**Records for the exercise**:
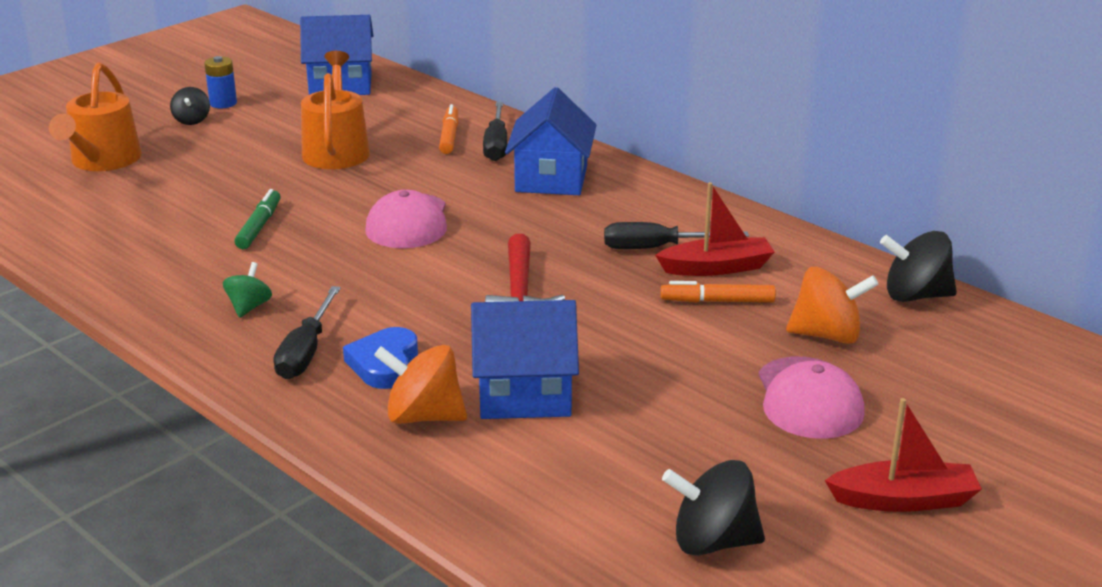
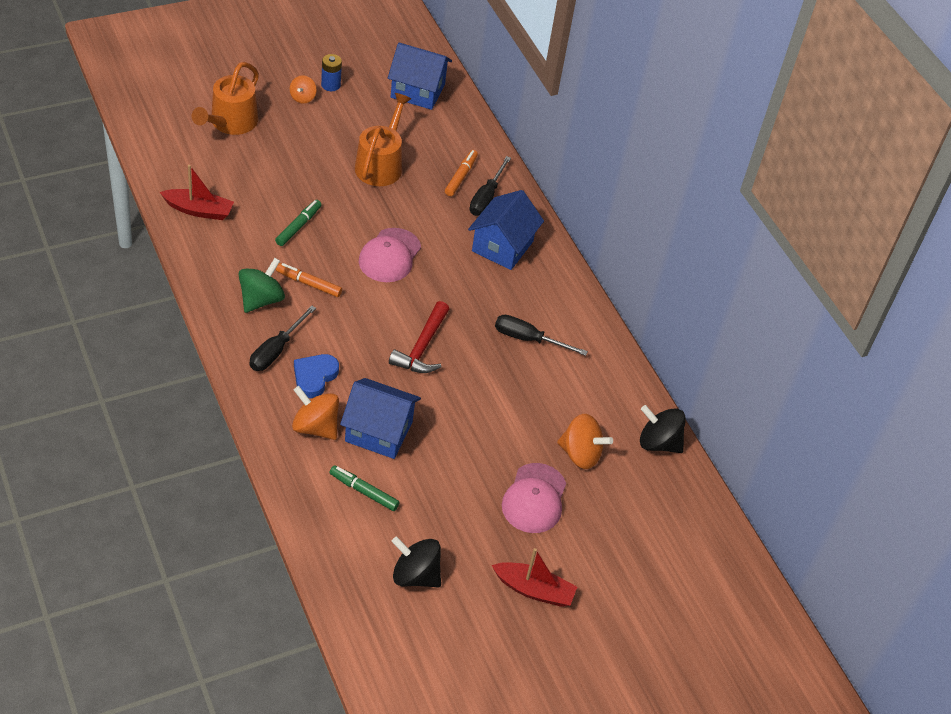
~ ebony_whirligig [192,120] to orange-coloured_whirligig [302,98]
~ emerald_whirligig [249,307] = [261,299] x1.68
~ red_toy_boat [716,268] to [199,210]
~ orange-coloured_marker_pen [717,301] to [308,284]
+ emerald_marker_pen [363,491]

**Exercise directions**: Return every line above verbatim, pictures excluded.

**Response below**:
~ ebony_whirligig [192,120] to orange-coloured_whirligig [302,98]
~ emerald_whirligig [249,307] = [261,299] x1.68
~ red_toy_boat [716,268] to [199,210]
~ orange-coloured_marker_pen [717,301] to [308,284]
+ emerald_marker_pen [363,491]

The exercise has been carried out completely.